◆ **WORK TASK**: In the entries that follow, find the line containing "[251, 317, 299, 357]"; from there, copy every line exactly through the line containing "[603, 328, 787, 399]".

◆ **RECORDS PROVIDED**:
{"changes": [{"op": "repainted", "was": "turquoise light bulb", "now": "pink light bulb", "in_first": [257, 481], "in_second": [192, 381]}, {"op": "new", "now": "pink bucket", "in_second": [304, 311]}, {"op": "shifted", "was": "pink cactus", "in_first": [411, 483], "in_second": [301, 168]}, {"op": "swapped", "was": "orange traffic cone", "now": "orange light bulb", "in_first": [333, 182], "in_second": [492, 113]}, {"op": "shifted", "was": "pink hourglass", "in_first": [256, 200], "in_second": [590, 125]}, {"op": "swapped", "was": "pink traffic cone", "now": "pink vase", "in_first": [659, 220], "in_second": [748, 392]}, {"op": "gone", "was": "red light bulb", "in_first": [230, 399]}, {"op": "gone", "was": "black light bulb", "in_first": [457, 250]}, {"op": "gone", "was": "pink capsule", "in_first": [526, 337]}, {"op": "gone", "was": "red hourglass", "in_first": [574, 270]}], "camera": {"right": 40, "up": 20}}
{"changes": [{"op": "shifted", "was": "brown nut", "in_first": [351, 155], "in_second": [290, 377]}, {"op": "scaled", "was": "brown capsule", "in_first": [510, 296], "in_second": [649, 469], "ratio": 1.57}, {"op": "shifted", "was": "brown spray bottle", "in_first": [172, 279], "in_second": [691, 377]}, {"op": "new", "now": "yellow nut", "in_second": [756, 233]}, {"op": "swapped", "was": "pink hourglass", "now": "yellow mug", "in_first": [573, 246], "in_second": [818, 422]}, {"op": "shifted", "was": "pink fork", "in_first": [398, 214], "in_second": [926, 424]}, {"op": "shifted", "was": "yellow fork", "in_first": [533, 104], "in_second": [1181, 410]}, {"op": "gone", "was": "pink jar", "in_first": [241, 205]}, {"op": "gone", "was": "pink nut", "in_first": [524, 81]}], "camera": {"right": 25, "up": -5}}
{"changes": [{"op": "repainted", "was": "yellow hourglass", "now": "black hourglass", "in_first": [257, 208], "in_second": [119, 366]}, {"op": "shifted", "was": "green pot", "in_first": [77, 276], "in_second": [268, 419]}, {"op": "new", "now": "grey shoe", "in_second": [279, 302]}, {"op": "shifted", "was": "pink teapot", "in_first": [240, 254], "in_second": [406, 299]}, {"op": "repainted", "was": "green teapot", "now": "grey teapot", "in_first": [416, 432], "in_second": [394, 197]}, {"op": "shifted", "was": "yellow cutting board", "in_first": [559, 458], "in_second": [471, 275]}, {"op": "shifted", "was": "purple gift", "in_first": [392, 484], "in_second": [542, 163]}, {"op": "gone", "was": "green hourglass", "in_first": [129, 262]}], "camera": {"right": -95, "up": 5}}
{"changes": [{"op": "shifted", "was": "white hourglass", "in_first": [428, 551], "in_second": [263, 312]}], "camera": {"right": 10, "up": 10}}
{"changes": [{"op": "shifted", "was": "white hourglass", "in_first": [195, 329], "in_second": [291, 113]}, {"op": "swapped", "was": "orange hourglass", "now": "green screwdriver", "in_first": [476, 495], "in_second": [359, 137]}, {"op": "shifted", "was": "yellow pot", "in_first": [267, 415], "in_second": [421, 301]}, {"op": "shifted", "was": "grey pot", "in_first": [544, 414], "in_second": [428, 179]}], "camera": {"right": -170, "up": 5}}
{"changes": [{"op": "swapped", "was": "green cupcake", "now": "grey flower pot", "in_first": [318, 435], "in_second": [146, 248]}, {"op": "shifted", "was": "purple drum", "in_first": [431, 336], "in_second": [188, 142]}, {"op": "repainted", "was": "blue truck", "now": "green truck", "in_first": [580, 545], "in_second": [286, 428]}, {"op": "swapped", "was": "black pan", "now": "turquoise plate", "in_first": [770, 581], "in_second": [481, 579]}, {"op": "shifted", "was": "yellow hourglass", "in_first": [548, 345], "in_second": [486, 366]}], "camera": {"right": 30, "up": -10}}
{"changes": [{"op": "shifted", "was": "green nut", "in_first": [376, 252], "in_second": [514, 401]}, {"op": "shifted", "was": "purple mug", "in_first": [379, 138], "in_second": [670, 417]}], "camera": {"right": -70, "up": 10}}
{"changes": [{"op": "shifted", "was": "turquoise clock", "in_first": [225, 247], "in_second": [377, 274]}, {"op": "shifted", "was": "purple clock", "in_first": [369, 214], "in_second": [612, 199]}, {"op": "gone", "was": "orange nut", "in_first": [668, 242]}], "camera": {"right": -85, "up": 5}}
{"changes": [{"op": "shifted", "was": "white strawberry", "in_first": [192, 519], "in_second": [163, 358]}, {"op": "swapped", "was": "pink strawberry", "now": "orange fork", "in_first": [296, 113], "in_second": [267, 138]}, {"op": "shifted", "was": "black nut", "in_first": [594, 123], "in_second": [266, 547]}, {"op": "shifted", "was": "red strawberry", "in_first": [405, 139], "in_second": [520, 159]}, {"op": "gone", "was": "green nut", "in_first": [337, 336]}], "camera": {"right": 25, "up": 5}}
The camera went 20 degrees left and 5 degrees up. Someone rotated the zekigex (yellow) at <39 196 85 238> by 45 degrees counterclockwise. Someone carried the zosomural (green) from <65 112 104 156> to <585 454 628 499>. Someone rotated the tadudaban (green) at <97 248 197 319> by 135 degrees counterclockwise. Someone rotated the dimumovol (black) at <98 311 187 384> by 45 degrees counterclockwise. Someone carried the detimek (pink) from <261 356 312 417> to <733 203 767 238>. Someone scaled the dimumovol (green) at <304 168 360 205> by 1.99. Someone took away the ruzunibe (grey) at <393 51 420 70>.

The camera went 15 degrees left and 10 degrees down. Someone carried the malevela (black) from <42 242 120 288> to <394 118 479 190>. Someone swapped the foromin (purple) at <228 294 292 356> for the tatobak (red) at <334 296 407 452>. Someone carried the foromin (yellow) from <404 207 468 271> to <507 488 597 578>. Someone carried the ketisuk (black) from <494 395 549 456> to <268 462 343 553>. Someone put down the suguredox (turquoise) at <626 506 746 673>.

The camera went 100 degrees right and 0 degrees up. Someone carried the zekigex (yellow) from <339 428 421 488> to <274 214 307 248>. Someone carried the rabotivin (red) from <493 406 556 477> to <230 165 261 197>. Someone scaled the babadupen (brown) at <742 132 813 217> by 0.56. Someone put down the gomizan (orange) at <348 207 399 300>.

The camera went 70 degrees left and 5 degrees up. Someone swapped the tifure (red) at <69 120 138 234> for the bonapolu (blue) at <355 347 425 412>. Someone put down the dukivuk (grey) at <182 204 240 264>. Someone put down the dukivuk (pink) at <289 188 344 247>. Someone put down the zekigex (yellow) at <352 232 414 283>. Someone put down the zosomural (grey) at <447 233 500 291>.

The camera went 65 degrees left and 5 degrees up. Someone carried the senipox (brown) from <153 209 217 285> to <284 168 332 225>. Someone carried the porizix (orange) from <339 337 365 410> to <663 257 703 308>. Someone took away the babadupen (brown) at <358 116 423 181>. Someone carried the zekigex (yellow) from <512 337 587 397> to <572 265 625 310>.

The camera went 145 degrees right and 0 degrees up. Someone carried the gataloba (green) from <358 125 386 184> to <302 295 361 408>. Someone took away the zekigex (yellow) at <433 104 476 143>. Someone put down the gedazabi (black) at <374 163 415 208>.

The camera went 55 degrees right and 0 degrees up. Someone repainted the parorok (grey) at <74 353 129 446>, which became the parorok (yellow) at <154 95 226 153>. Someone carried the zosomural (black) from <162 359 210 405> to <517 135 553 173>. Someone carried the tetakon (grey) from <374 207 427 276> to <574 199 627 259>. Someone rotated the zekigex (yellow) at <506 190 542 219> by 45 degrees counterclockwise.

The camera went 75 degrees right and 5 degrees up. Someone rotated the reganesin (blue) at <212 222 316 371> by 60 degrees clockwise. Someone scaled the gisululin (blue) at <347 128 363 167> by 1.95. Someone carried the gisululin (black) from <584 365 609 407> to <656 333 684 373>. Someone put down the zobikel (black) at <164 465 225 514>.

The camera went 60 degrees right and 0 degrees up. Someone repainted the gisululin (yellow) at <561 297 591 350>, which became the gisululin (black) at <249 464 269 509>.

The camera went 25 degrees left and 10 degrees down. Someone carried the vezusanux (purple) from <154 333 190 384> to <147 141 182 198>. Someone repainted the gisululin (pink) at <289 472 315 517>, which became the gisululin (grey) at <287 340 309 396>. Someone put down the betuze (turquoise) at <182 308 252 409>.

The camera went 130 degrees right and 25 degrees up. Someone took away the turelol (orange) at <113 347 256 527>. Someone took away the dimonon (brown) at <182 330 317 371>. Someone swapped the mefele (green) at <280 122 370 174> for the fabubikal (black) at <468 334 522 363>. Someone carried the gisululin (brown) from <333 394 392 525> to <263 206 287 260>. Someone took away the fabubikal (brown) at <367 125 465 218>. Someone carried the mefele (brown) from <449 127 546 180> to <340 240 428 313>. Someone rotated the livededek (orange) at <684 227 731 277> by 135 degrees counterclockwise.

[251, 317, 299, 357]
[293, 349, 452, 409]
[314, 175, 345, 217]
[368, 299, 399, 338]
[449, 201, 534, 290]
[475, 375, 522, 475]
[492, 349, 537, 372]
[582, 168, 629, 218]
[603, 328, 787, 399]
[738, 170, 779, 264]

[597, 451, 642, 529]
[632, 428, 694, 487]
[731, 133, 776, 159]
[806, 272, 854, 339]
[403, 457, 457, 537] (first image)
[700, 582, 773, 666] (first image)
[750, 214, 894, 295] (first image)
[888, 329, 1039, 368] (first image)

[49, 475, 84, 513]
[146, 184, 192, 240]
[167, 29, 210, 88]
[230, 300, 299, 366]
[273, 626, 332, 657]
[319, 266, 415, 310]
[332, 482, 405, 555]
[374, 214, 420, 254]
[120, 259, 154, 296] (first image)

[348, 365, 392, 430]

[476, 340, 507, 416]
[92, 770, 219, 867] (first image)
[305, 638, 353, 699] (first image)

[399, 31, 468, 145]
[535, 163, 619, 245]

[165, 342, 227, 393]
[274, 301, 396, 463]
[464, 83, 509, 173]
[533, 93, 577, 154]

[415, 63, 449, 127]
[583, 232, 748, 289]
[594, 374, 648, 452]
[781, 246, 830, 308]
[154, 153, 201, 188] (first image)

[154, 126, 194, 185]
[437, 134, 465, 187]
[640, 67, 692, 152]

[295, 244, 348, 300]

◆ **FINAL ANSWER**:
[251, 317, 299, 357]
[293, 349, 452, 409]
[314, 175, 345, 217]
[368, 299, 399, 338]
[449, 201, 534, 290]
[475, 375, 522, 475]
[492, 349, 537, 372]
[582, 168, 629, 218]
[603, 328, 787, 399]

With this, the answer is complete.